▸ The records
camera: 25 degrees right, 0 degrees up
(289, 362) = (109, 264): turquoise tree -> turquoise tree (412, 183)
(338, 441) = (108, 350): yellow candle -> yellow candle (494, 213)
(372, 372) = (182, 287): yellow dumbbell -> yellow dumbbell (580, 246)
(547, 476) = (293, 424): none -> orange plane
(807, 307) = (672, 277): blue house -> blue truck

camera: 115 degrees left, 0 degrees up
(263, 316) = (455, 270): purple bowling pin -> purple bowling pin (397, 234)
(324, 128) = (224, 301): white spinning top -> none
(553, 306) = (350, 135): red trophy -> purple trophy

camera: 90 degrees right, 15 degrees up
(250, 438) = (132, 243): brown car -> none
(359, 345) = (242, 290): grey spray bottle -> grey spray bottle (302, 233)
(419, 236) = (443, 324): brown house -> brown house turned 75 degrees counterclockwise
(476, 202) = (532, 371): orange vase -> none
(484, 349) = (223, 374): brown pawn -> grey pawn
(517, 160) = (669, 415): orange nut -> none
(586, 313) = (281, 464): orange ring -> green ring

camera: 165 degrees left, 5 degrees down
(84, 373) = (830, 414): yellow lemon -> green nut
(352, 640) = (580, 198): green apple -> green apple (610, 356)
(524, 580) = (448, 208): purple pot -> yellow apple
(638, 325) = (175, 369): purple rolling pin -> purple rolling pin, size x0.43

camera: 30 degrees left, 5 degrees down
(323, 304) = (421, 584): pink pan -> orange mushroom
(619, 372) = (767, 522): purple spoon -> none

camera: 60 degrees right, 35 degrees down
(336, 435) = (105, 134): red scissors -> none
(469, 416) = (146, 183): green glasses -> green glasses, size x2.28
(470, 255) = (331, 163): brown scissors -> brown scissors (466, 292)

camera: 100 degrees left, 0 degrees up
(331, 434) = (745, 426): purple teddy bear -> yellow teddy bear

▸ Task requirements
Write out every entry above exactly as given.

▸ Completed task
camera: 25 degrees right, 0 degrees up
(289, 362) = (109, 264): turquoise tree -> turquoise tree (412, 183)
(338, 441) = (108, 350): yellow candle -> yellow candle (494, 213)
(372, 372) = (182, 287): yellow dumbbell -> yellow dumbbell (580, 246)
(547, 476) = (293, 424): none -> orange plane
(807, 307) = (672, 277): blue house -> blue truck

camera: 115 degrees left, 0 degrees up
(263, 316) = (455, 270): purple bowling pin -> purple bowling pin (397, 234)
(324, 128) = (224, 301): white spinning top -> none
(553, 306) = (350, 135): red trophy -> purple trophy

camera: 90 degrees right, 15 degrees up
(250, 438) = (132, 243): brown car -> none
(359, 345) = (242, 290): grey spray bottle -> grey spray bottle (302, 233)
(419, 236) = (443, 324): brown house -> brown house turned 75 degrees counterclockwise
(476, 202) = (532, 371): orange vase -> none
(484, 349) = (223, 374): brown pawn -> grey pawn
(517, 160) = (669, 415): orange nut -> none
(586, 313) = (281, 464): orange ring -> green ring

camera: 165 degrees left, 5 degrees down
(84, 373) = (830, 414): yellow lemon -> green nut
(352, 640) = (580, 198): green apple -> green apple (610, 356)
(524, 580) = (448, 208): purple pot -> yellow apple
(638, 325) = (175, 369): purple rolling pin -> purple rolling pin, size x0.43

camera: 30 degrees left, 5 degrees down
(323, 304) = (421, 584): pink pan -> orange mushroom
(619, 372) = (767, 522): purple spoon -> none

camera: 60 degrees right, 35 degrees down
(336, 435) = (105, 134): red scissors -> none
(469, 416) = (146, 183): green glasses -> green glasses, size x2.28
(470, 255) = (331, 163): brown scissors -> brown scissors (466, 292)

camera: 100 degrees left, 0 degrees up
(331, 434) = (745, 426): purple teddy bear -> yellow teddy bear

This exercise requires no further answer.